* Stored items:
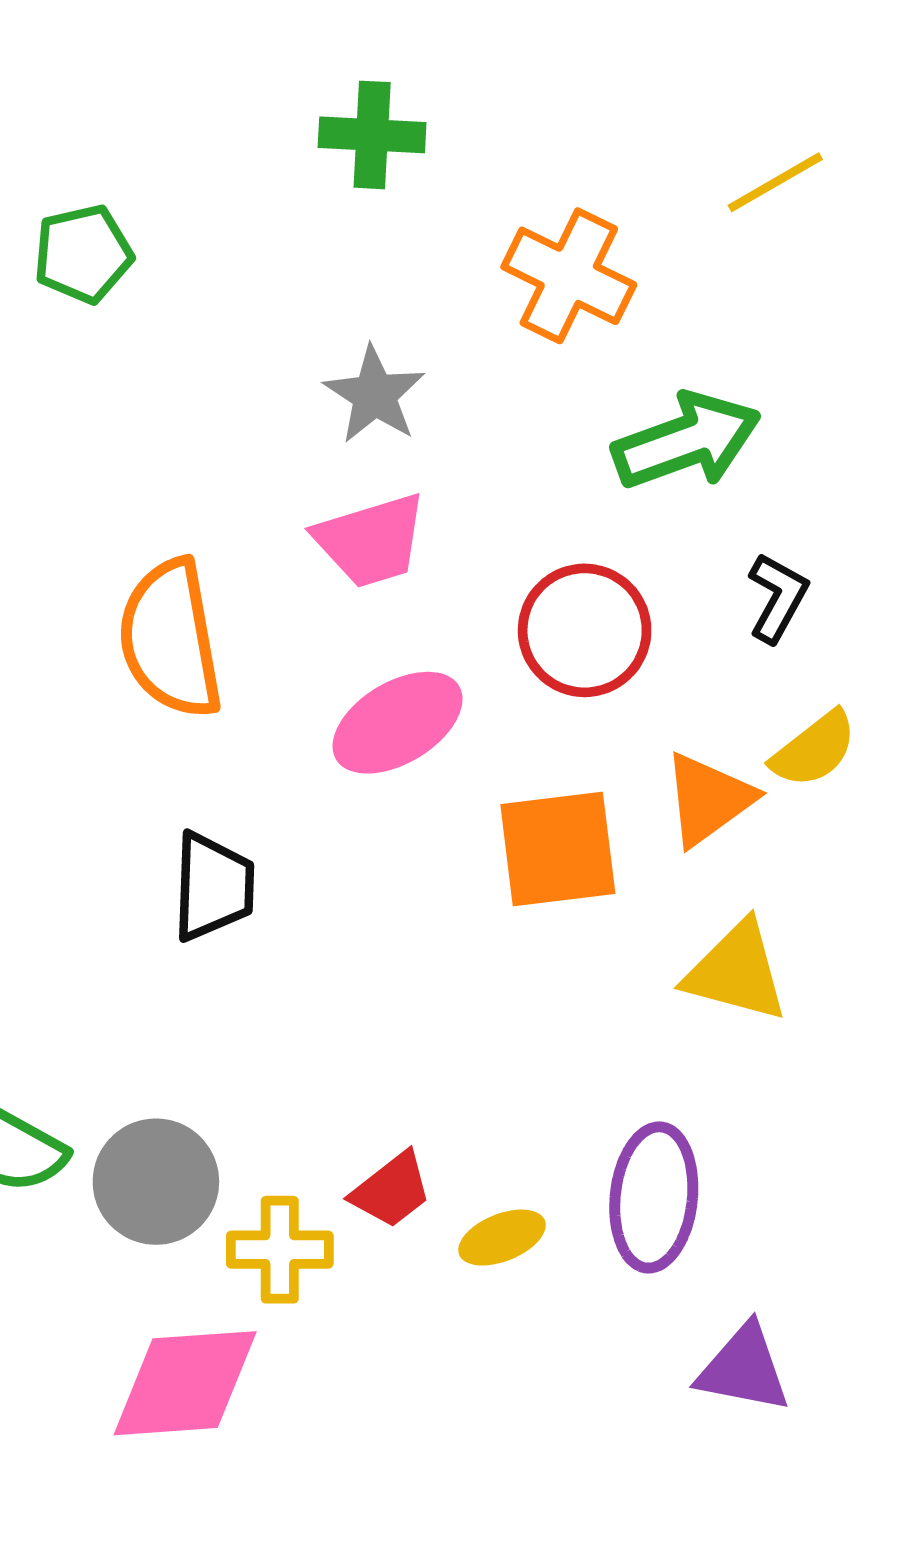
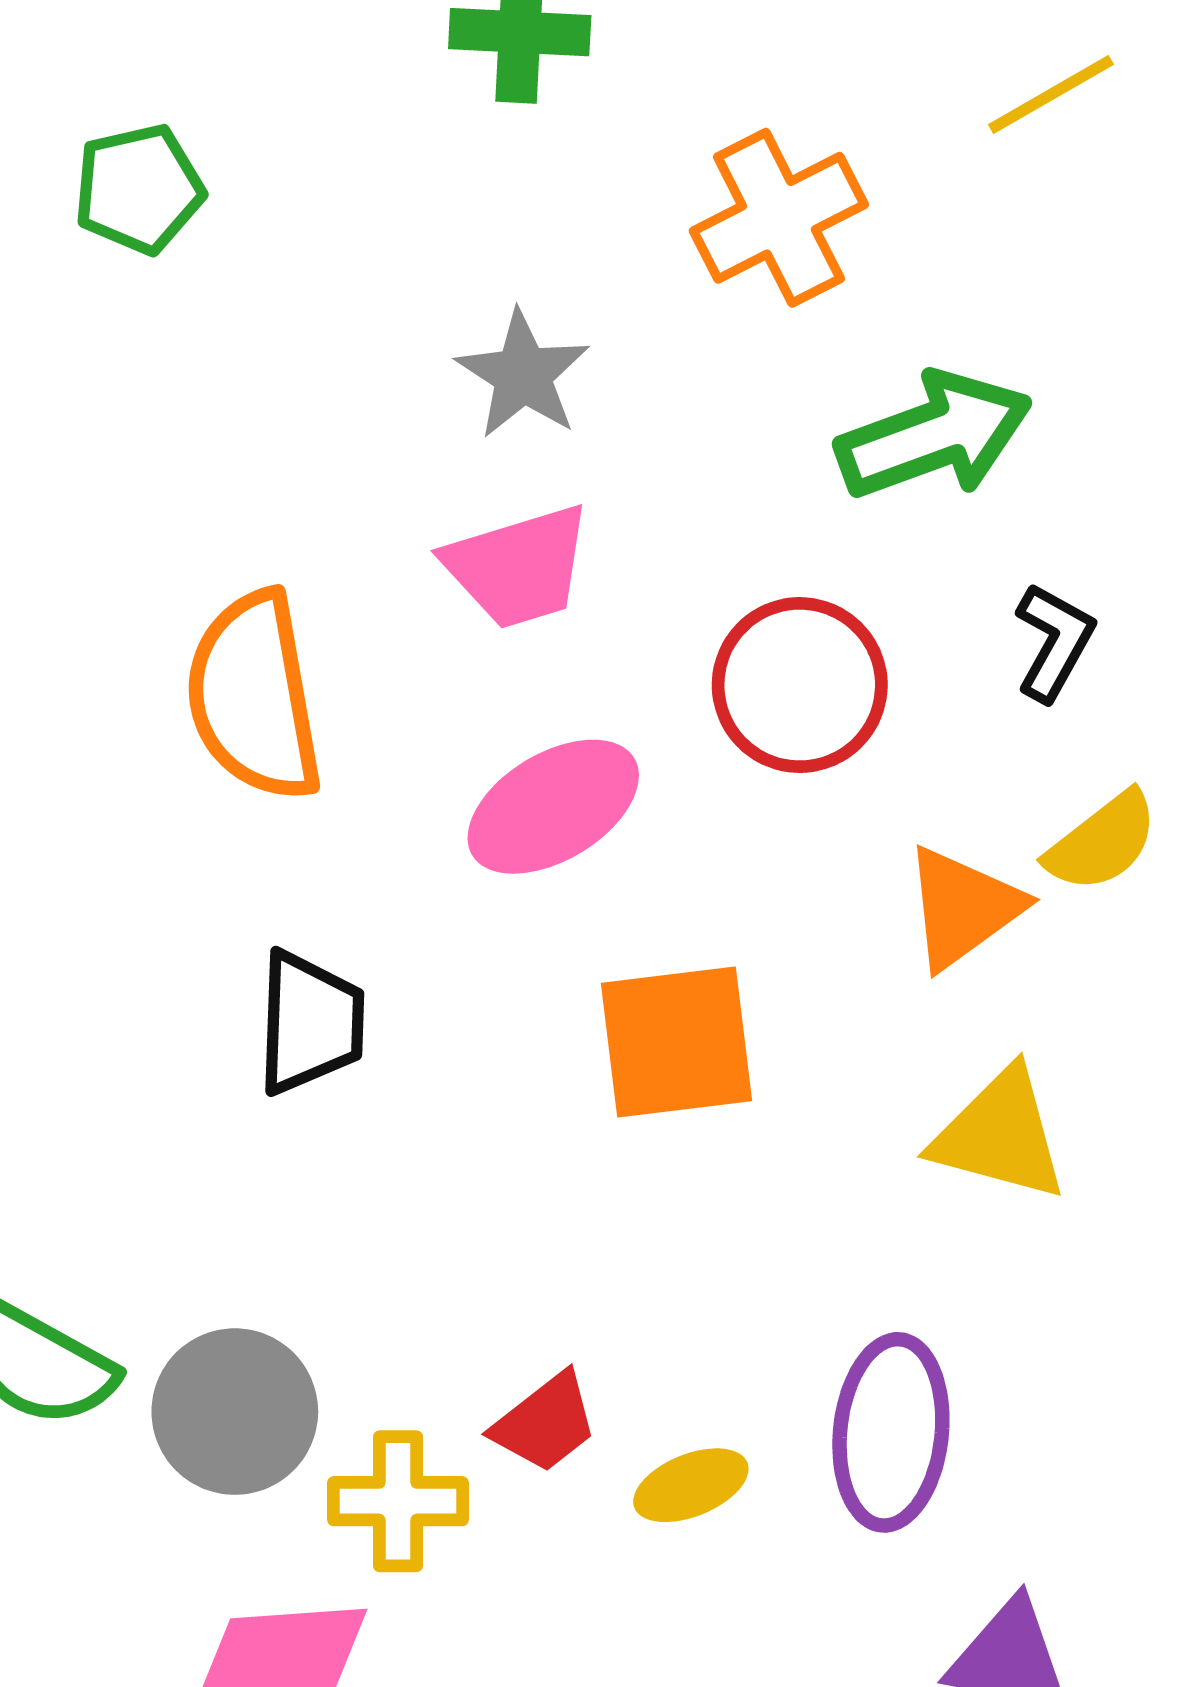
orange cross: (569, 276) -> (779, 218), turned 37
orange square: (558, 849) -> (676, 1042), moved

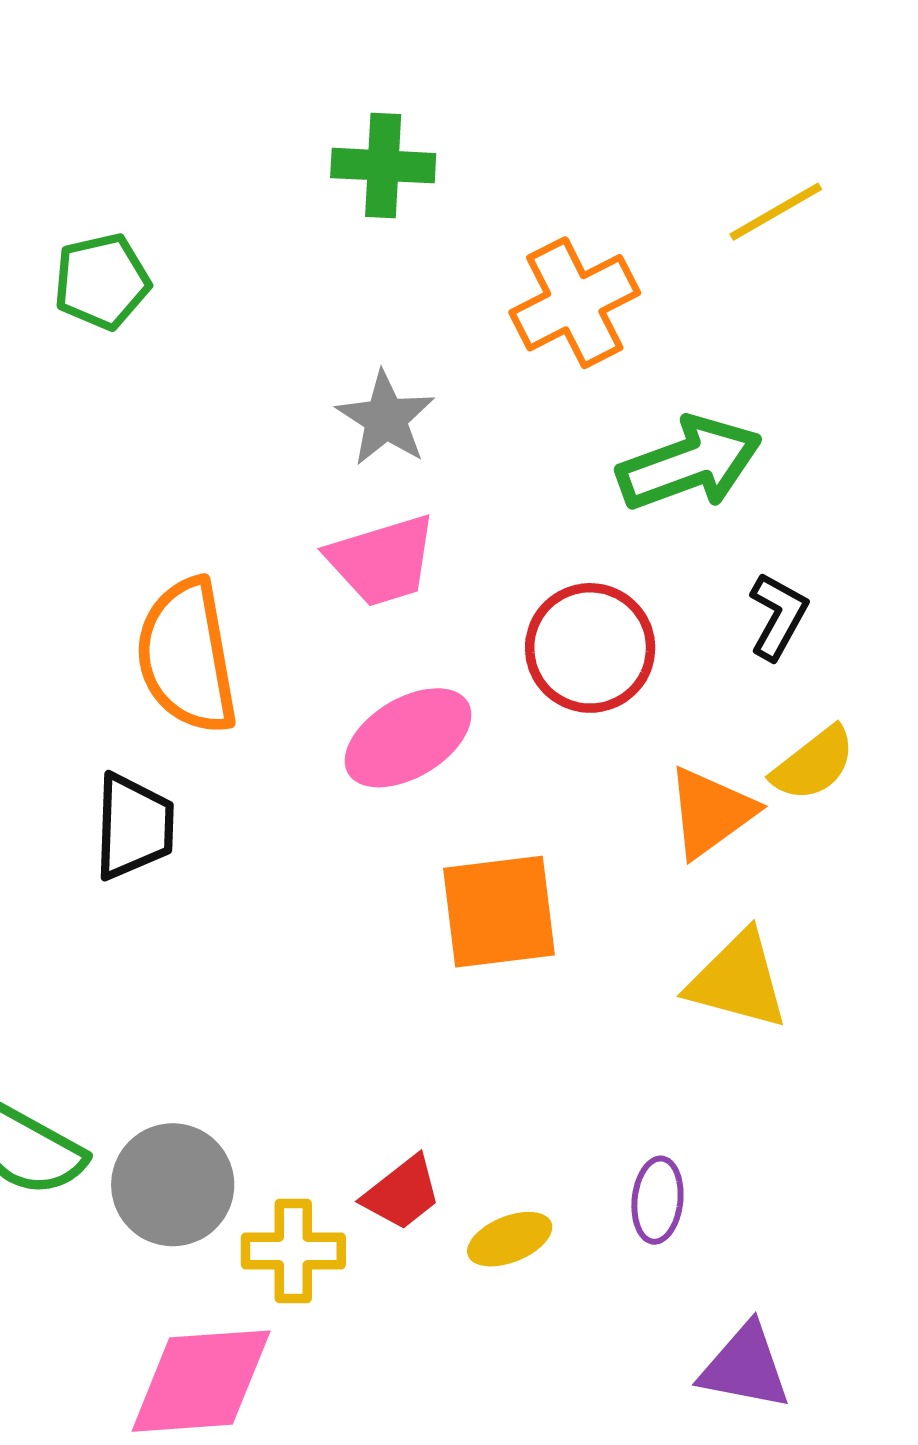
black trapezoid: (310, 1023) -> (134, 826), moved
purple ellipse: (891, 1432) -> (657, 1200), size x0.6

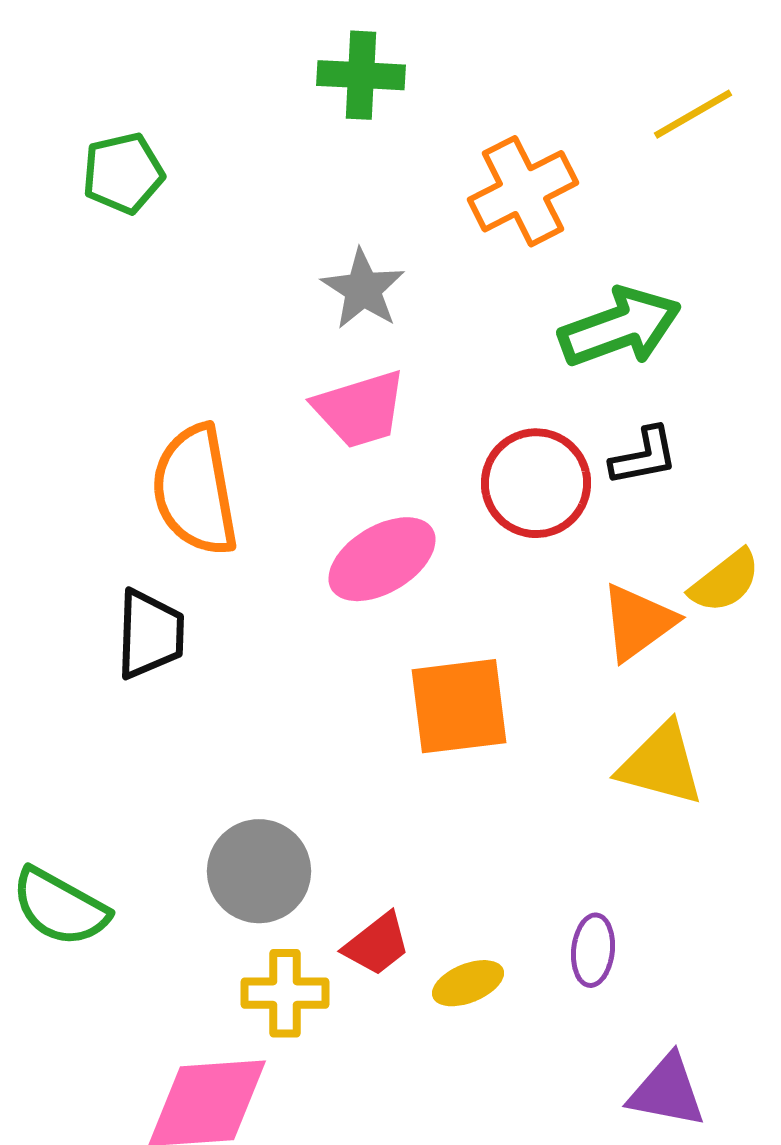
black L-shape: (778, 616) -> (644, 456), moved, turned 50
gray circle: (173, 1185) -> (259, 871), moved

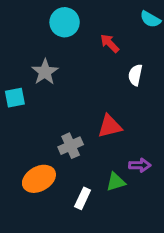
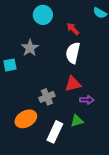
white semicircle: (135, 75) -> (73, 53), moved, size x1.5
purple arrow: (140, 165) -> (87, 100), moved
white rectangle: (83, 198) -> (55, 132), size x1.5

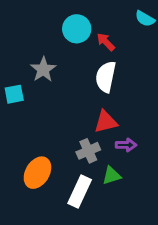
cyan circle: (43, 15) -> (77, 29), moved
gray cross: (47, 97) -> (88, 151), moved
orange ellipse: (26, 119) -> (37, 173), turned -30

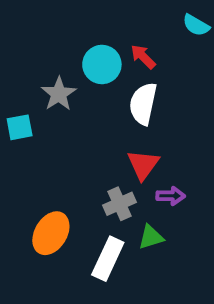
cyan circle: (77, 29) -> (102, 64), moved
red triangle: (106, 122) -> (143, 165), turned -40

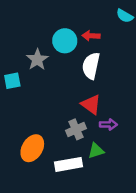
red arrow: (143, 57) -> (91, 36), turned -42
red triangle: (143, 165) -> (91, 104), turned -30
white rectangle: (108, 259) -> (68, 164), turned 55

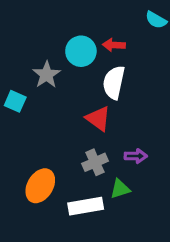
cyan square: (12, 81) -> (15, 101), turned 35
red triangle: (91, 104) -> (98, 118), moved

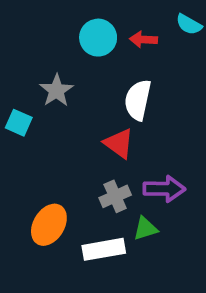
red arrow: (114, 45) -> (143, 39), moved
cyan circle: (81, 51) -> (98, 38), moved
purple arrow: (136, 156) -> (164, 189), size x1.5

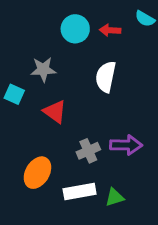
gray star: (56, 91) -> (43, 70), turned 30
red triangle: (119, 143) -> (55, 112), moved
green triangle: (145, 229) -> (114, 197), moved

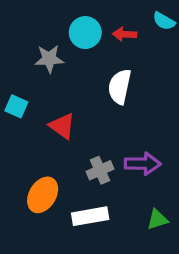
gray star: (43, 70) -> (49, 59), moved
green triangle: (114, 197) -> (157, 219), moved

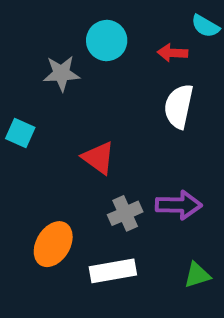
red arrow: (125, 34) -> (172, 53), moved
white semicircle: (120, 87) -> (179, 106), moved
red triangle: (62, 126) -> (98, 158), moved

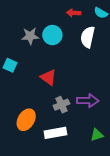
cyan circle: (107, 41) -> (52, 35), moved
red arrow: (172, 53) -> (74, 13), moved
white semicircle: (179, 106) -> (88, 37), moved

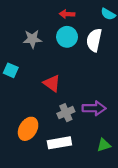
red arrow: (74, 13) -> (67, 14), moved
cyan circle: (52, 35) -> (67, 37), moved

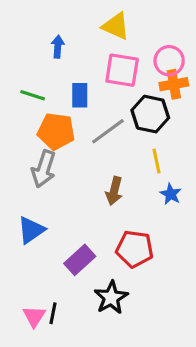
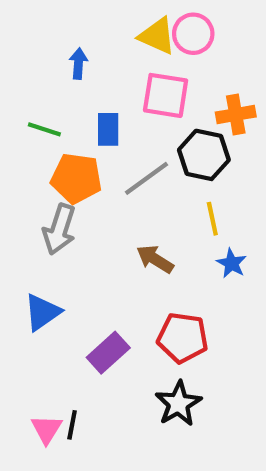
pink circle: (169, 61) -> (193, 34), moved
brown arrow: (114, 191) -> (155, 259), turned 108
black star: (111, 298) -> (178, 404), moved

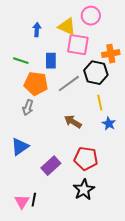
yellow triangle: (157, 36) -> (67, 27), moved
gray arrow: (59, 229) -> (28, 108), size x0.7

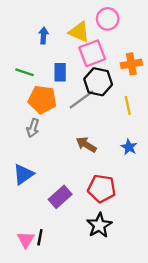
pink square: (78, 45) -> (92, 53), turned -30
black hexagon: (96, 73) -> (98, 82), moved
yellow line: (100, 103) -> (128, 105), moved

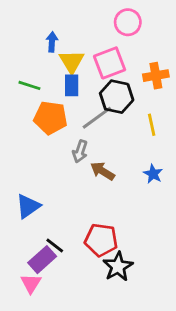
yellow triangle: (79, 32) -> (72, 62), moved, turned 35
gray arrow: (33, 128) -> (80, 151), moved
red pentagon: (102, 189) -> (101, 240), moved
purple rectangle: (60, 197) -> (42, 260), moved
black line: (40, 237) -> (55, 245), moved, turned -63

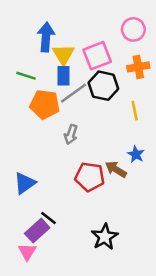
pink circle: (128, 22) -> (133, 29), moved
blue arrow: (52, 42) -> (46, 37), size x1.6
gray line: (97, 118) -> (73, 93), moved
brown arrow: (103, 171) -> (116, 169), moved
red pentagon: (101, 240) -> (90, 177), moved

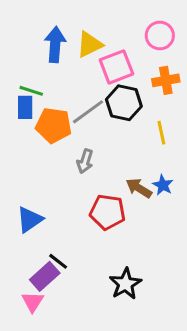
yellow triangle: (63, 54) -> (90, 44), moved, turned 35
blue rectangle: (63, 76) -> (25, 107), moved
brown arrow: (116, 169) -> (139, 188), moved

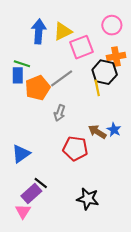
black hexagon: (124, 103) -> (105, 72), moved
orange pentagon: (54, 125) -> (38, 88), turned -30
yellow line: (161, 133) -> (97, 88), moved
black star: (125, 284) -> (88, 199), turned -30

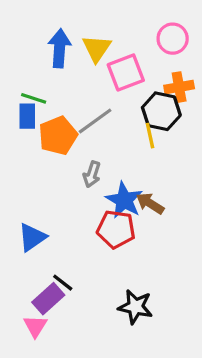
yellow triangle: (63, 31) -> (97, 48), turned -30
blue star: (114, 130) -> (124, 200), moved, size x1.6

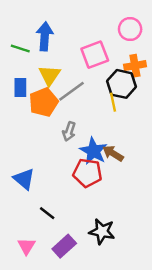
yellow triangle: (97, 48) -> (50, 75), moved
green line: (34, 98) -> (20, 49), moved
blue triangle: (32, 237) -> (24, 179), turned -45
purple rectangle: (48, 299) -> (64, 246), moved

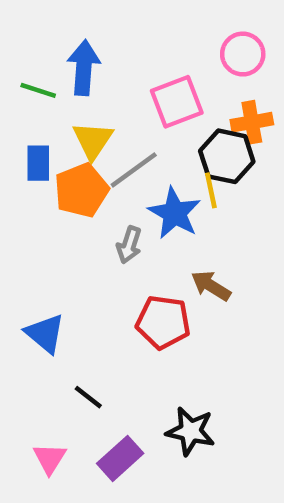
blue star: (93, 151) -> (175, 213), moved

* YOUR GOAL:
Once the line containing "brown arrow: (116, 169) -> (139, 188), moved" is found, copy it and each line after it through the end of the entries above exactly; nothing else, and no pictures.

* ANSWER TO THE PROBLEM:
brown arrow: (116, 169) -> (139, 188), moved

black hexagon: (124, 103) -> (105, 72), moved
orange pentagon: (54, 125) -> (38, 88), turned -30
yellow line: (161, 133) -> (97, 88), moved
black star: (125, 284) -> (88, 199), turned -30

yellow triangle: (63, 31) -> (97, 48), turned -30
blue star: (114, 130) -> (124, 200), moved, size x1.6

yellow triangle: (97, 48) -> (50, 75), moved
green line: (34, 98) -> (20, 49), moved
blue triangle: (32, 237) -> (24, 179), turned -45
purple rectangle: (48, 299) -> (64, 246), moved

blue star: (93, 151) -> (175, 213), moved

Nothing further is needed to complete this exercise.